[[ Provided data, beginning ]]

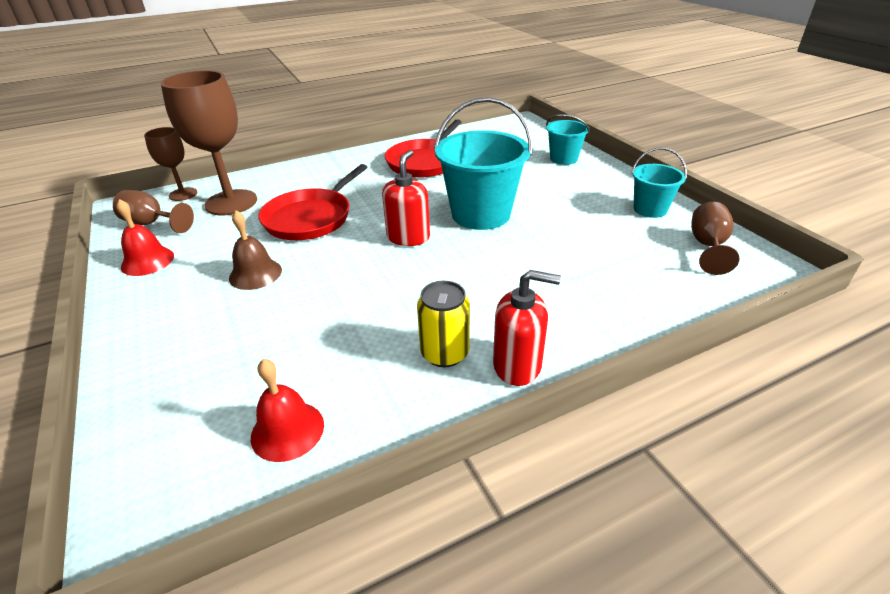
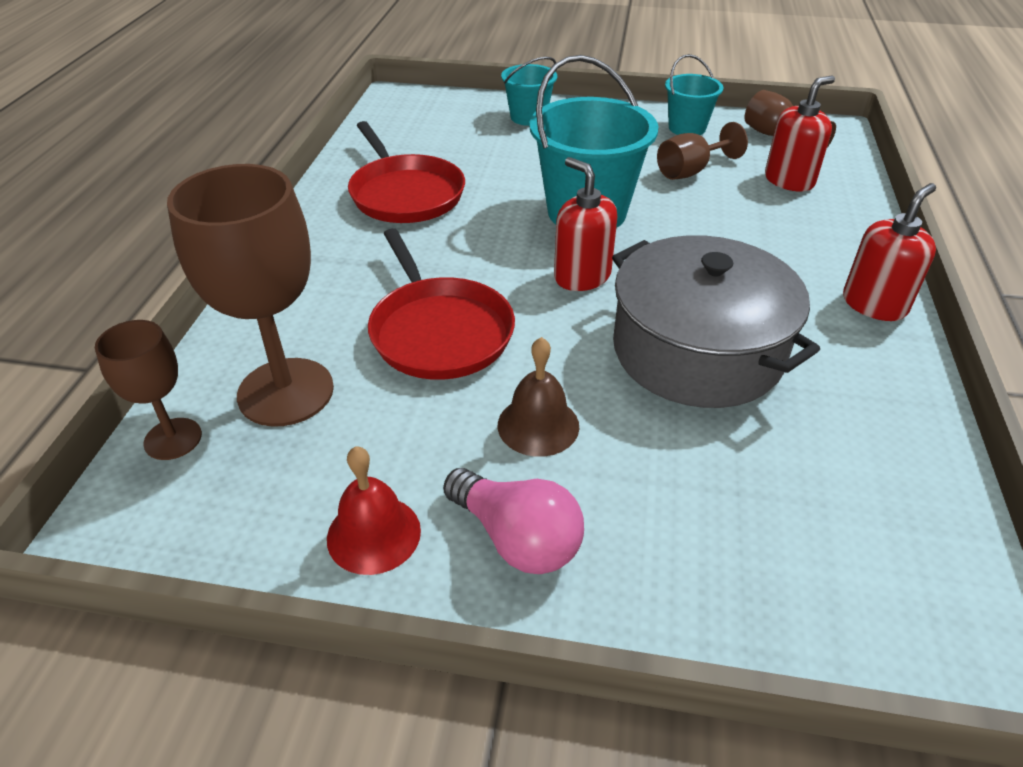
camera: 55 degrees left, 5 degrees up
(152, 224) = (240, 502): brown goblet -> brown goblet (690, 171)
(163, 300) = (517, 538): none -> pink light bulb
(287, 430) = (886, 488): red bell -> none
(372, 302) = (697, 351): none -> grey pot
(445, 353) = (827, 338): yellow can -> none
(647, 273) = (789, 180): none -> red soap dispenser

[[ Provided data, end ]]

--- The problem ---
Since the pictures are not wanted, copy only the text of the records above, exactly.

--- Written solution ---
camera: 55 degrees left, 5 degrees up
(152, 224) = (240, 502): brown goblet -> brown goblet (690, 171)
(163, 300) = (517, 538): none -> pink light bulb
(287, 430) = (886, 488): red bell -> none
(372, 302) = (697, 351): none -> grey pot
(445, 353) = (827, 338): yellow can -> none
(647, 273) = (789, 180): none -> red soap dispenser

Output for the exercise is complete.